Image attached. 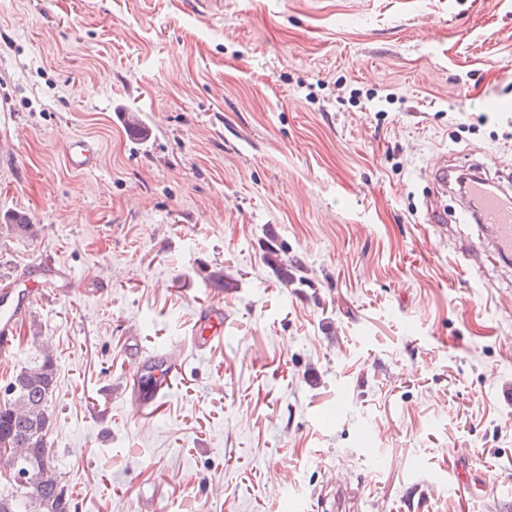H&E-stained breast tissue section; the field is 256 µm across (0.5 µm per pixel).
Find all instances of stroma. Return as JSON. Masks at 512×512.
I'll list each match as a JSON object with an SVG mask.
<instances>
[{"label": "stroma", "mask_w": 512, "mask_h": 512, "mask_svg": "<svg viewBox=\"0 0 512 512\" xmlns=\"http://www.w3.org/2000/svg\"><path fill=\"white\" fill-rule=\"evenodd\" d=\"M493 98L512 0H0V297L67 272L0 387L52 355L77 512H311L336 476L353 512H512V272L458 253L486 236L458 187L447 234L423 216L436 158L512 169ZM272 236L309 286L266 268ZM163 348L184 373L143 417ZM100 155V145L96 140L88 137L70 138L66 145L65 161L74 171H91L97 168ZM224 334V309L208 307L198 314L191 337L192 348L203 353Z\"/></svg>", "instance_id": "1"}]
</instances>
=======
Task brief
Reproduce the records above exactly, starting with the line that contains "Find all instances" and ending with the last line.

Full response
Find all instances of stroma. Return as JSON. Masks at 512×512.
I'll list each match as a JSON object with an SVG mask.
<instances>
[{"label": "stroma", "mask_w": 512, "mask_h": 512, "mask_svg": "<svg viewBox=\"0 0 512 512\" xmlns=\"http://www.w3.org/2000/svg\"><path fill=\"white\" fill-rule=\"evenodd\" d=\"M493 98L512 0H0V297L67 272L0 387L52 355L77 512H311L336 476L353 512H512V272L458 253L486 236L458 187L447 234L423 216L436 158L512 169ZM272 236L309 286L266 268ZM163 348L184 373L143 417ZM100 155V145L96 140L88 137L70 138L66 145L65 161L74 171H91L97 168ZM224 334V309L208 307L198 314L191 337L192 348L203 353Z\"/></svg>", "instance_id": "1"}]
</instances>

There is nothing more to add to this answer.